### Work order
Would you write out, word for word, each line of the records below from the top through the one holding "AUDIO pin RX: 14 -> 9"?

####################

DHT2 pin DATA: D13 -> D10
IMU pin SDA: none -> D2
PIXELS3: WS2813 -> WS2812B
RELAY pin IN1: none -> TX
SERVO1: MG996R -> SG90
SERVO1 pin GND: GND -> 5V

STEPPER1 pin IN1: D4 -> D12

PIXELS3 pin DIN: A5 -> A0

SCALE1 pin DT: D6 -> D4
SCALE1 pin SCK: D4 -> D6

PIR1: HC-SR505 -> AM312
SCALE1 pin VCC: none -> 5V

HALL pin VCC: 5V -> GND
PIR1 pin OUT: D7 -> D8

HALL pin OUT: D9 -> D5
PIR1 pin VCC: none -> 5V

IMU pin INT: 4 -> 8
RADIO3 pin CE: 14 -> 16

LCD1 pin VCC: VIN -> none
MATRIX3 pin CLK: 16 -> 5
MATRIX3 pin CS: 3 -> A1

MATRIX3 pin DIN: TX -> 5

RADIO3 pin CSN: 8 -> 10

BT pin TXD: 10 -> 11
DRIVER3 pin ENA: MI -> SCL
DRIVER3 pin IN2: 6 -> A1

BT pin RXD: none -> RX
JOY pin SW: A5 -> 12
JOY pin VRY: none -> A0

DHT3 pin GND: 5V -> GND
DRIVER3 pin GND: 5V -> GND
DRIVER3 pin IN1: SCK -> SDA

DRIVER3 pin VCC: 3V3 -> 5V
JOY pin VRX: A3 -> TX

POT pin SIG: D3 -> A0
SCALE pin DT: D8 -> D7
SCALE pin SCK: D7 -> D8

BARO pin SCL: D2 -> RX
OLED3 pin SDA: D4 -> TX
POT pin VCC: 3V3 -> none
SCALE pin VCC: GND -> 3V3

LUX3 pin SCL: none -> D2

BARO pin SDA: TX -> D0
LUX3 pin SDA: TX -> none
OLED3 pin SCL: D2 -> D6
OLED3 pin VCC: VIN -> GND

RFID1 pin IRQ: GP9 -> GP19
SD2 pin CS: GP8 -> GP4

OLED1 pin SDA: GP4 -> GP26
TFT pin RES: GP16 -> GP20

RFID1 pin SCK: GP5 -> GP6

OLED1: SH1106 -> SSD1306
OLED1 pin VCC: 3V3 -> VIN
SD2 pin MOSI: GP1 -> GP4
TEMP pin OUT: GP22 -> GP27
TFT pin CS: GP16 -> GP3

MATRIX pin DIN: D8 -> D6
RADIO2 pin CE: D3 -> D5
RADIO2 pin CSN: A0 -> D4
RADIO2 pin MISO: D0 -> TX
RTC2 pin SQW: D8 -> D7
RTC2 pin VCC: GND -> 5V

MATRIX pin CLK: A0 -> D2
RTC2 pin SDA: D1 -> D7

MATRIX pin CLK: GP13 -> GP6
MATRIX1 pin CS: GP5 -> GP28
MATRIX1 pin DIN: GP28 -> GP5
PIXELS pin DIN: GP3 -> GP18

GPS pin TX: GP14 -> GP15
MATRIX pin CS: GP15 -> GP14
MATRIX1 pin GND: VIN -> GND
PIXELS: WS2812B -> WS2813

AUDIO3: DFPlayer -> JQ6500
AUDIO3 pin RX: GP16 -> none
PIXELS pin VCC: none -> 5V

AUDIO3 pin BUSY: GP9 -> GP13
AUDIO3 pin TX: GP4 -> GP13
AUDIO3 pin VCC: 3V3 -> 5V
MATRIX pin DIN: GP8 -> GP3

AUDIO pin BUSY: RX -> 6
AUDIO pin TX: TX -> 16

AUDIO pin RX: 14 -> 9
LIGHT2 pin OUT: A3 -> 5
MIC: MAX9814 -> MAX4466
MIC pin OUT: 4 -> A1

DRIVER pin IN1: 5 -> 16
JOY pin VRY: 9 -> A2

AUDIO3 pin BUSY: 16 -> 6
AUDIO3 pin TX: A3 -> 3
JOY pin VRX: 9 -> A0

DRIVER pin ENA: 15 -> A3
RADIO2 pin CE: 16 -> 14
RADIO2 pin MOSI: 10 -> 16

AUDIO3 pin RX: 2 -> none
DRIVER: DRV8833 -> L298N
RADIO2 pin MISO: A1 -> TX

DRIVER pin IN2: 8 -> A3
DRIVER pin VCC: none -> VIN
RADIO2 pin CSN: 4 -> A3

####################

### Response
DHT2 pin DATA: D13 -> D10
IMU pin SDA: none -> D2
PIXELS3: WS2813 -> WS2812B
RELAY pin IN1: none -> TX
SERVO1: MG996R -> SG90
SERVO1 pin GND: GND -> 5V

STEPPER1 pin IN1: D4 -> D12

PIXELS3 pin DIN: A5 -> A0

SCALE1 pin DT: D6 -> D4
SCALE1 pin SCK: D4 -> D6

PIR1: HC-SR505 -> AM312
SCALE1 pin VCC: none -> 5V

HALL pin VCC: 5V -> GND
PIR1 pin OUT: D7 -> D8

HALL pin OUT: D9 -> D5
PIR1 pin VCC: none -> 5V

IMU pin INT: 4 -> 8
RADIO3 pin CE: 14 -> 16

LCD1 pin VCC: VIN -> none
MATRIX3 pin CLK: 16 -> 5
MATRIX3 pin CS: 3 -> A1

MATRIX3 pin DIN: TX -> 5

RADIO3 pin CSN: 8 -> 10

BT pin TXD: 10 -> 11
DRIVER3 pin ENA: MI -> SCL
DRIVER3 pin IN2: 6 -> A1

BT pin RXD: none -> RX
JOY pin SW: A5 -> 12
JOY pin VRY: none -> A0

DHT3 pin GND: 5V -> GND
DRIVER3 pin GND: 5V -> GND
DRIVER3 pin IN1: SCK -> SDA

DRIVER3 pin VCC: 3V3 -> 5V
JOY pin VRX: A3 -> TX

POT pin SIG: D3 -> A0
SCALE pin DT: D8 -> D7
SCALE pin SCK: D7 -> D8

BARO pin SCL: D2 -> RX
OLED3 pin SDA: D4 -> TX
POT pin VCC: 3V3 -> none
SCALE pin VCC: GND -> 3V3

LUX3 pin SCL: none -> D2

BARO pin SDA: TX -> D0
LUX3 pin SDA: TX -> none
OLED3 pin SCL: D2 -> D6
OLED3 pin VCC: VIN -> GND

RFID1 pin IRQ: GP9 -> GP19
SD2 pin CS: GP8 -> GP4

OLED1 pin SDA: GP4 -> GP26
TFT pin RES: GP16 -> GP20

RFID1 pin SCK: GP5 -> GP6

OLED1: SH1106 -> SSD1306
OLED1 pin VCC: 3V3 -> VIN
SD2 pin MOSI: GP1 -> GP4
TEMP pin OUT: GP22 -> GP27
TFT pin CS: GP16 -> GP3

MATRIX pin DIN: D8 -> D6
RADIO2 pin CE: D3 -> D5
RADIO2 pin CSN: A0 -> D4
RADIO2 pin MISO: D0 -> TX
RTC2 pin SQW: D8 -> D7
RTC2 pin VCC: GND -> 5V

MATRIX pin CLK: A0 -> D2
RTC2 pin SDA: D1 -> D7

MATRIX pin CLK: GP13 -> GP6
MATRIX1 pin CS: GP5 -> GP28
MATRIX1 pin DIN: GP28 -> GP5
PIXELS pin DIN: GP3 -> GP18

GPS pin TX: GP14 -> GP15
MATRIX pin CS: GP15 -> GP14
MATRIX1 pin GND: VIN -> GND
PIXELS: WS2812B -> WS2813

AUDIO3: DFPlayer -> JQ6500
AUDIO3 pin RX: GP16 -> none
PIXELS pin VCC: none -> 5V

AUDIO3 pin BUSY: GP9 -> GP13
AUDIO3 pin TX: GP4 -> GP13
AUDIO3 pin VCC: 3V3 -> 5V
MATRIX pin DIN: GP8 -> GP3

AUDIO pin BUSY: RX -> 6
AUDIO pin TX: TX -> 16

AUDIO pin RX: 14 -> 9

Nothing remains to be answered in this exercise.